(What you have to do):
Please rewrite the material from the line with "novels (426, 967)" up to and including the line with "(222, 1097).", changing "glossy" to "polished" and leaving everything else unchanged. Give back only those lines, without the pictures.

(Material):
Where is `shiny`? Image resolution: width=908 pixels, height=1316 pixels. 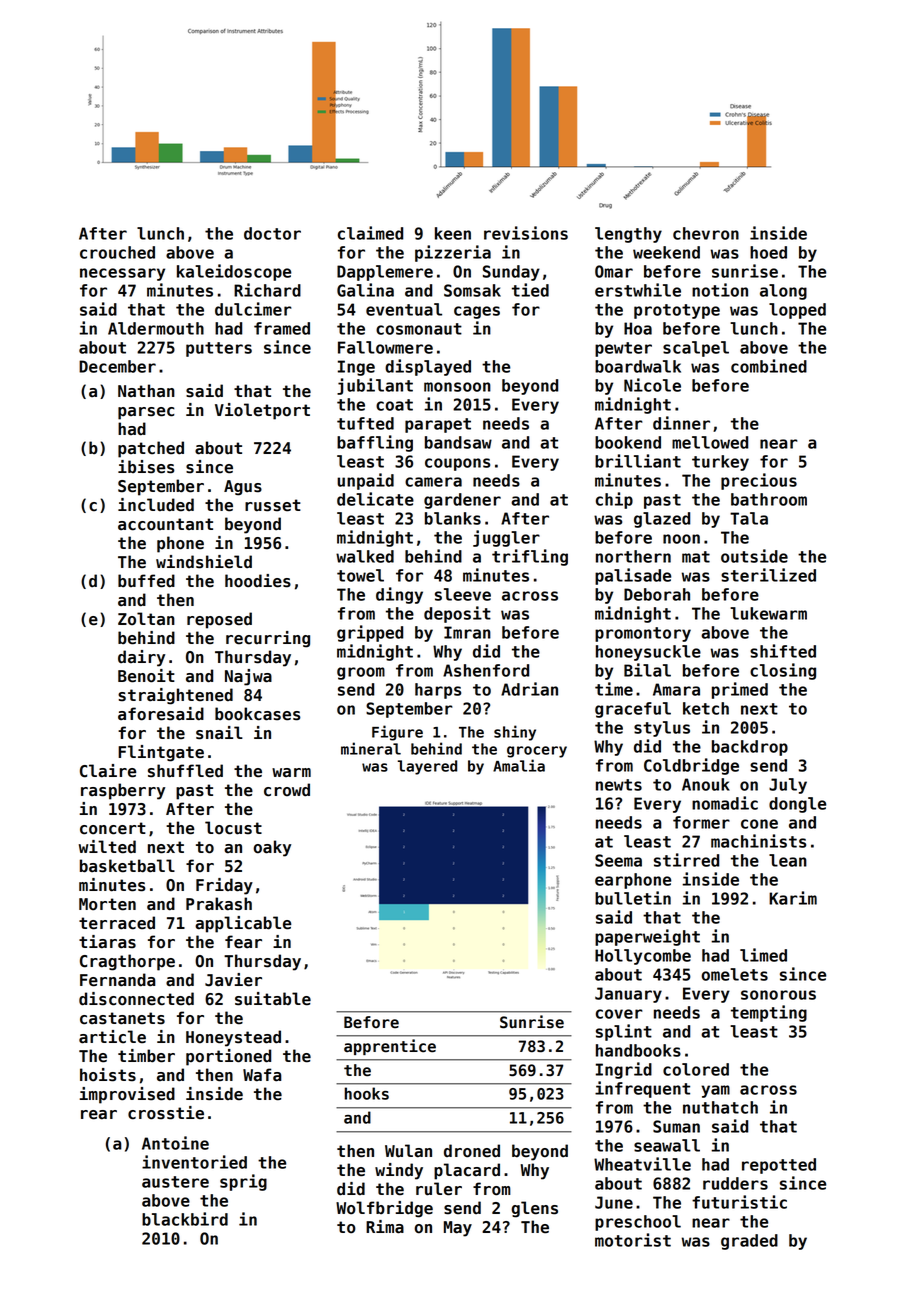 shiny is located at coordinates (515, 733).
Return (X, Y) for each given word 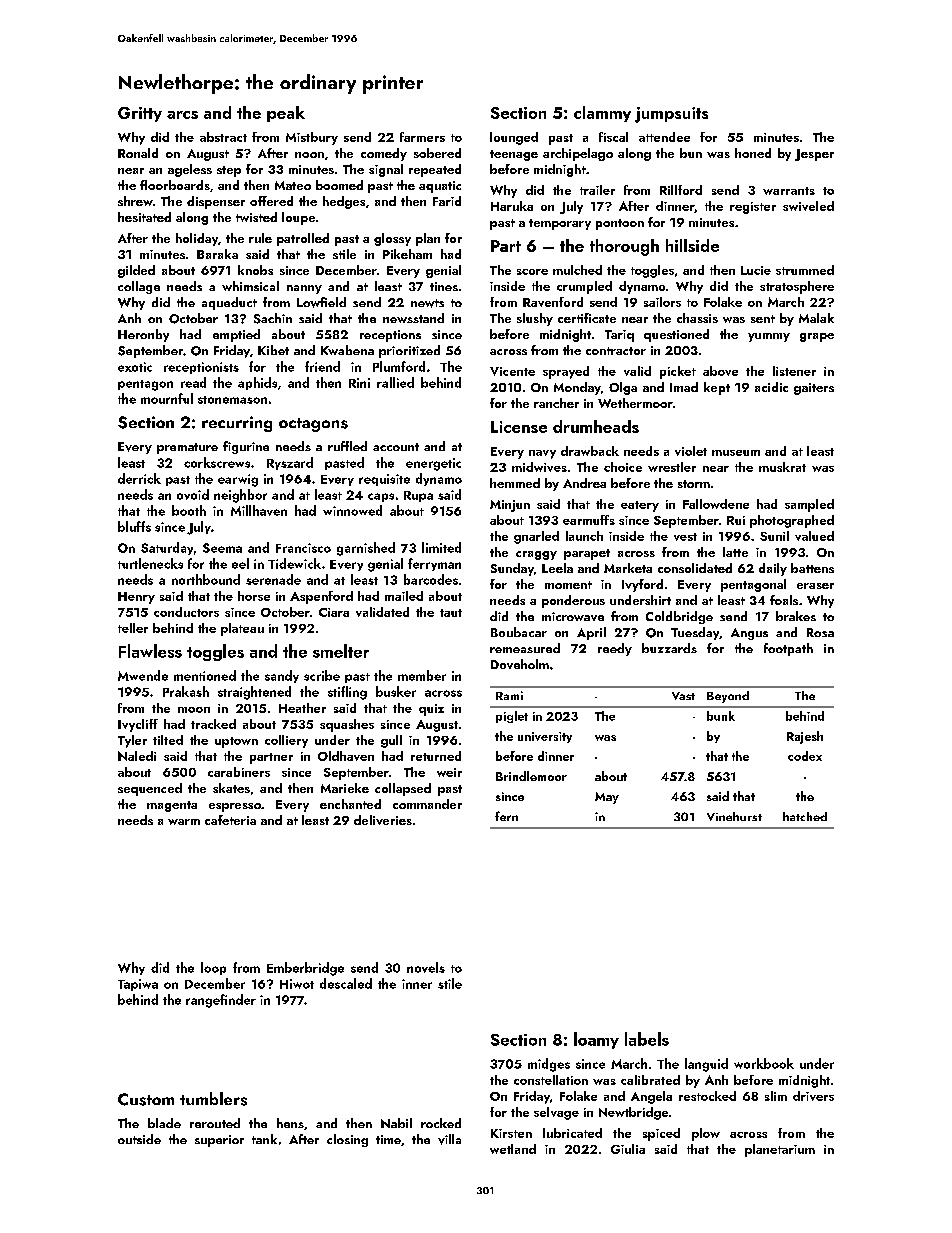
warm (184, 822)
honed (753, 153)
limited (441, 547)
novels (426, 967)
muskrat (782, 467)
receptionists (201, 368)
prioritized (409, 351)
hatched (805, 816)
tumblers (213, 1099)
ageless (190, 170)
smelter (341, 651)
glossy (392, 239)
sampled (809, 505)
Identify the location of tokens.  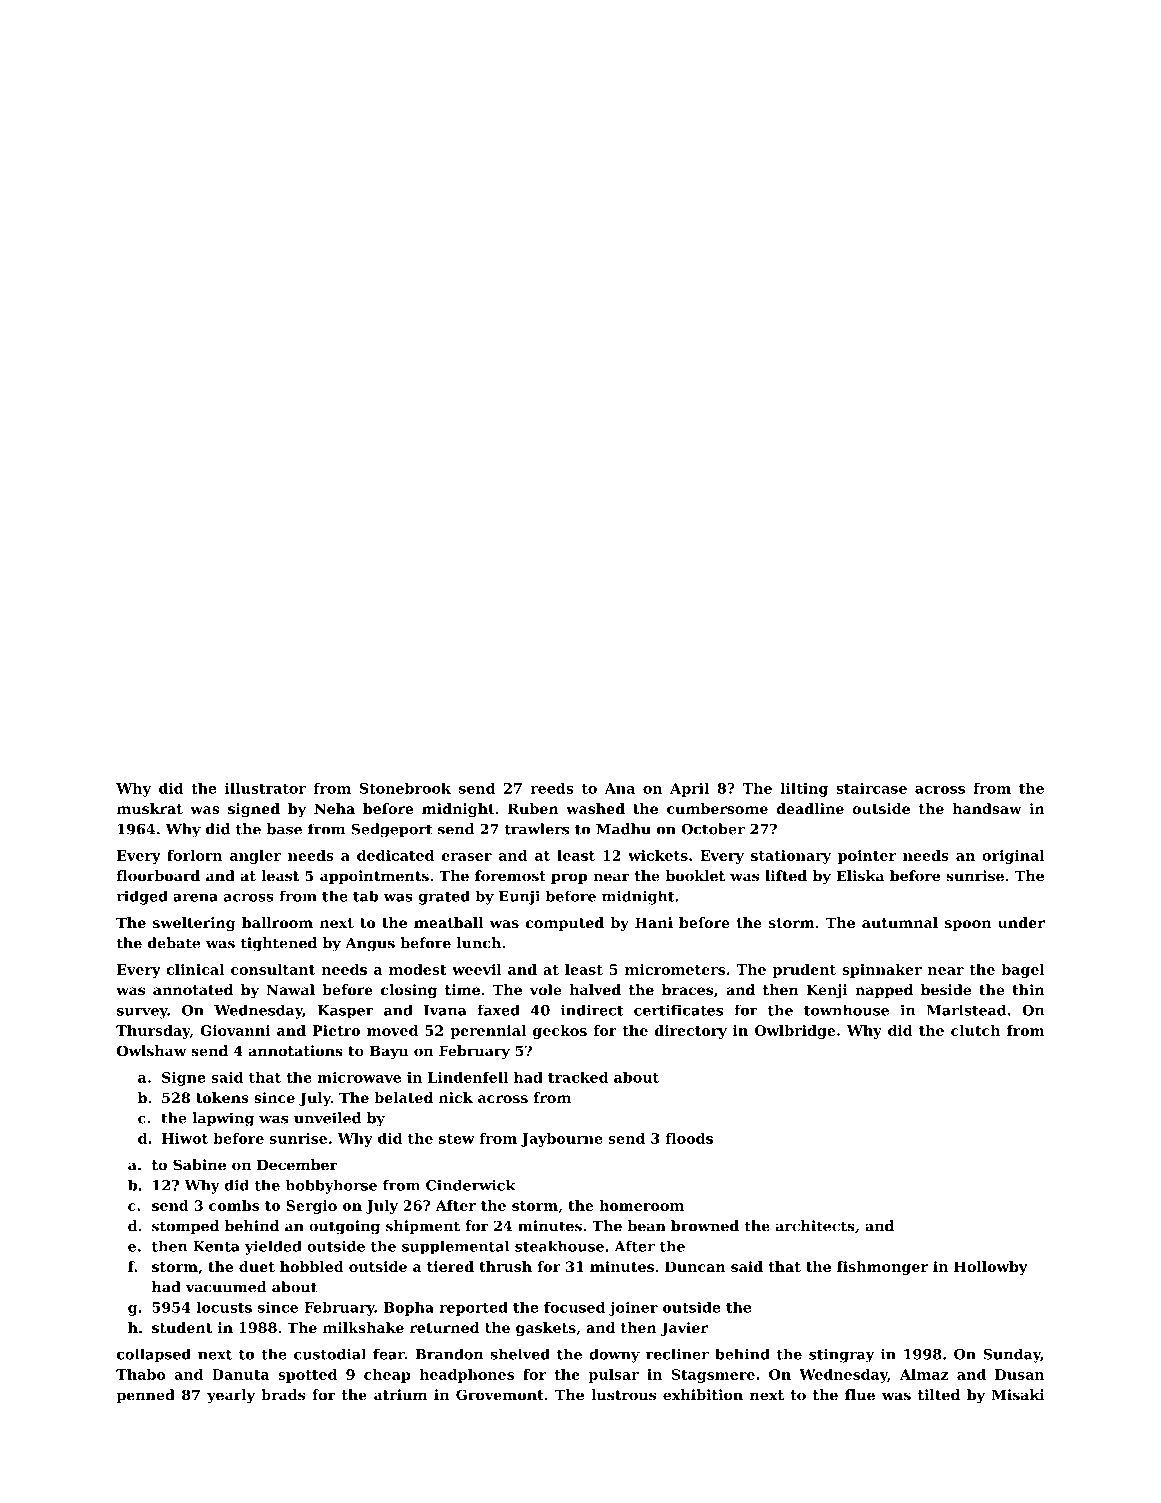
(222, 1097).
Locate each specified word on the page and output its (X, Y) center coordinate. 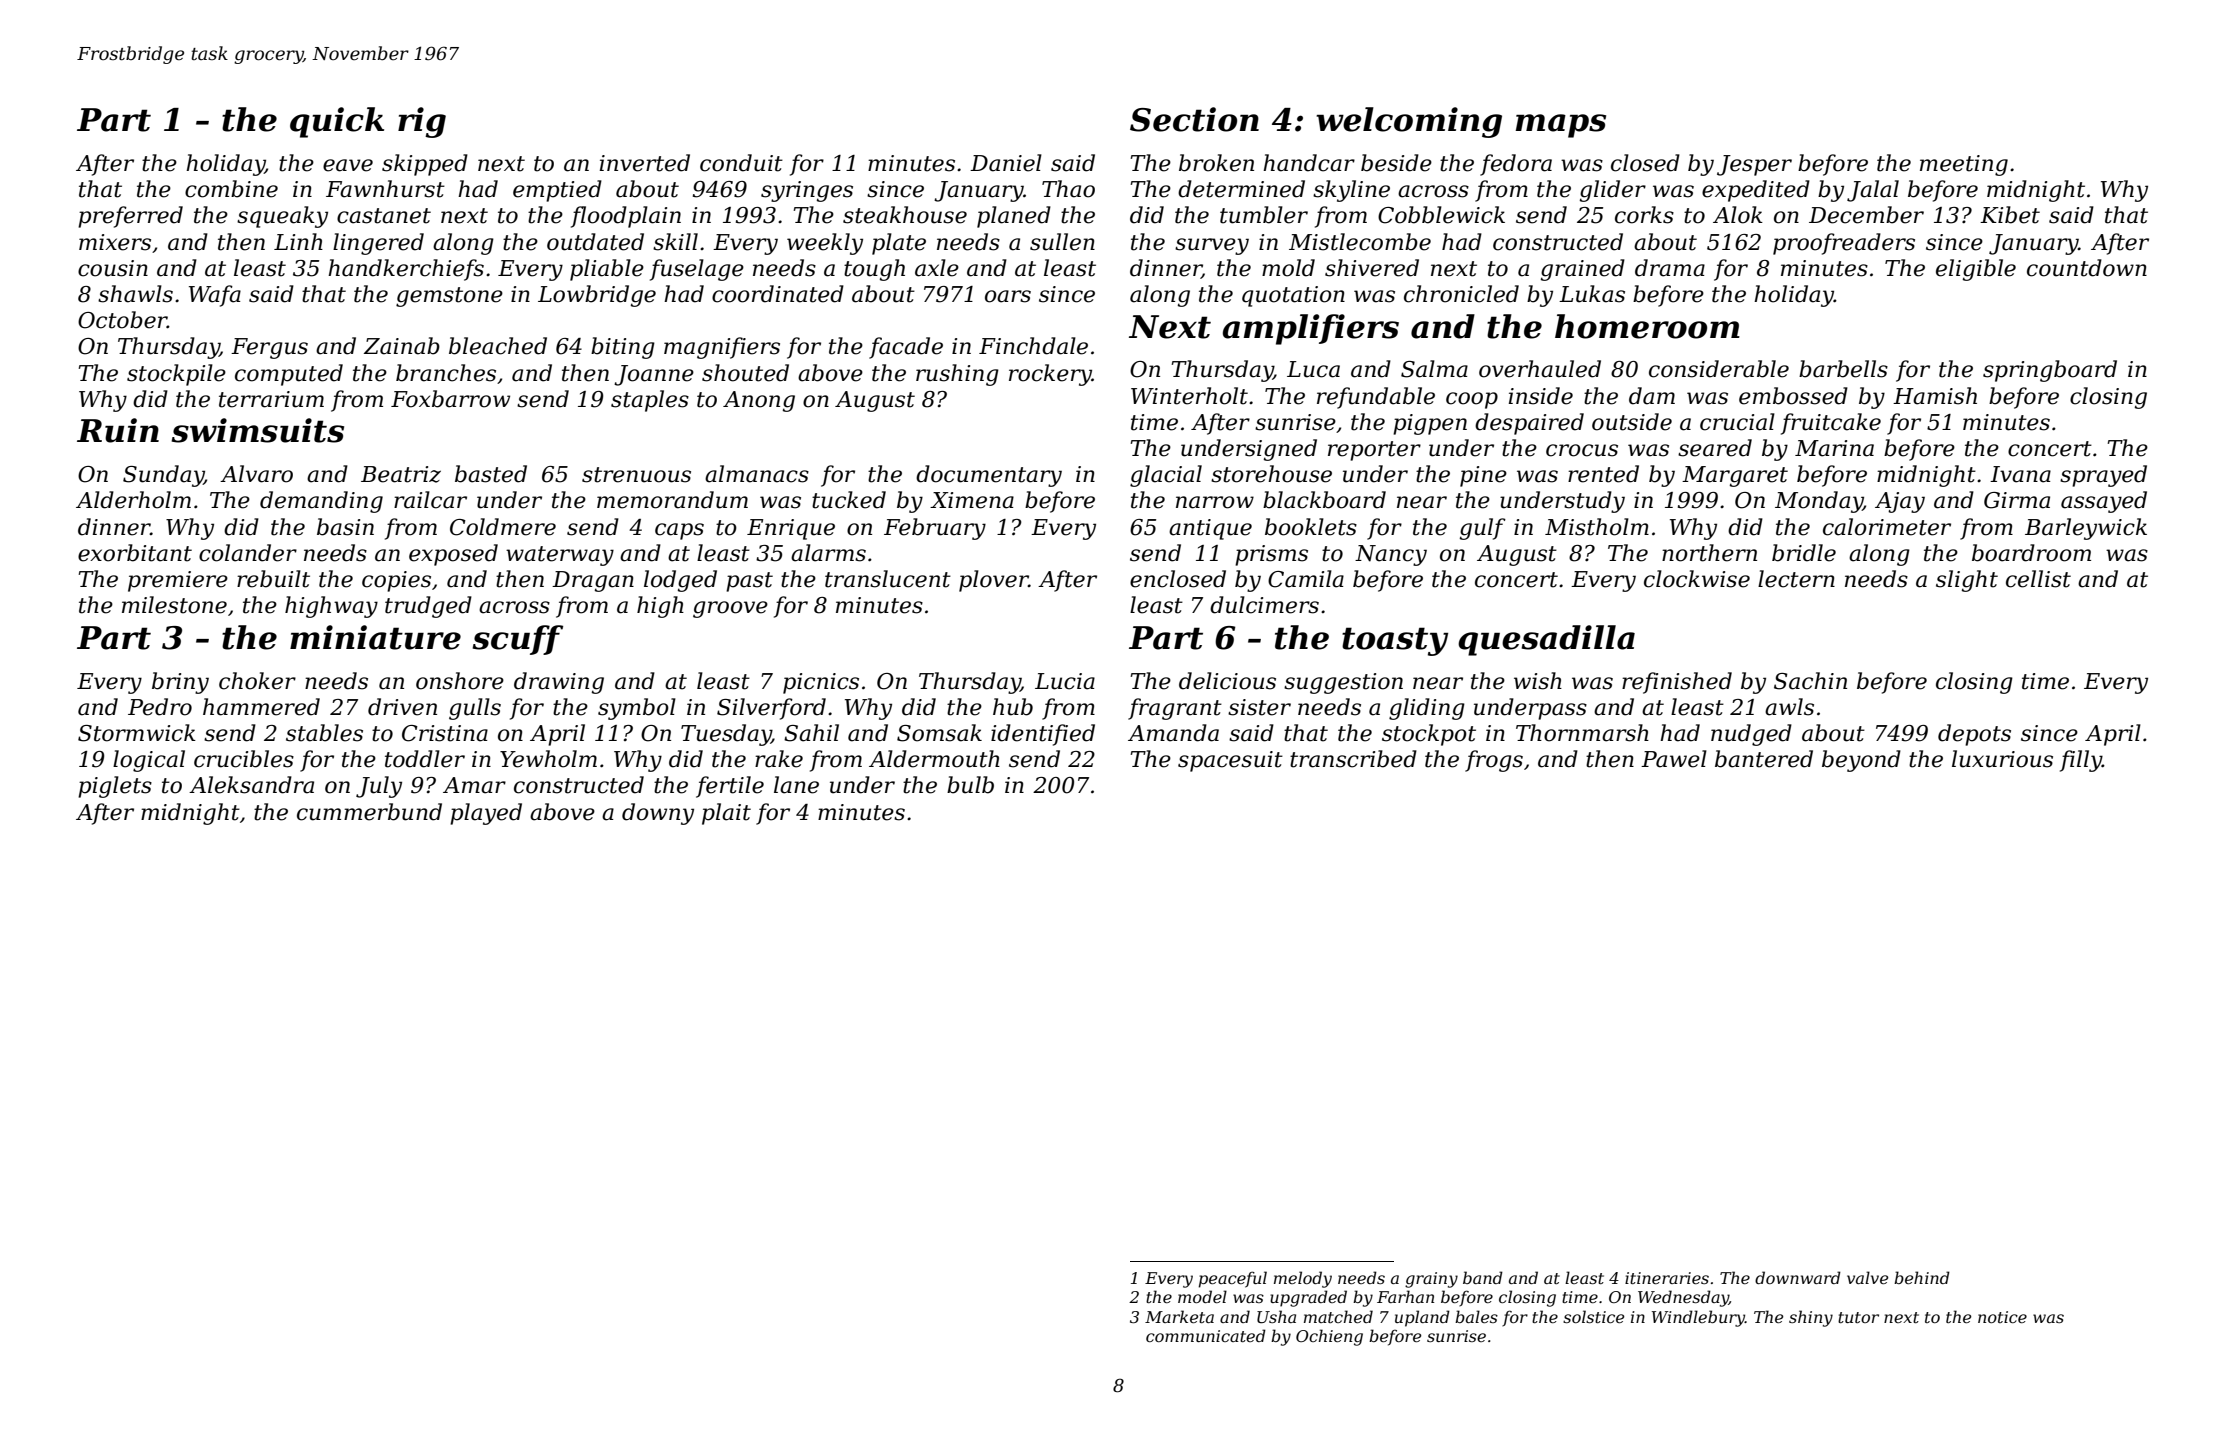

(Finished task):
novels (426, 967)
muskrat (782, 467)
receptionists (201, 368)
prioritized (409, 351)
hatched (805, 816)
tumblers (213, 1099)
ageless (190, 170)
smelter (341, 651)
polished (392, 239)
sampled (809, 505)
Identify the location of tokens.  
(222, 1097).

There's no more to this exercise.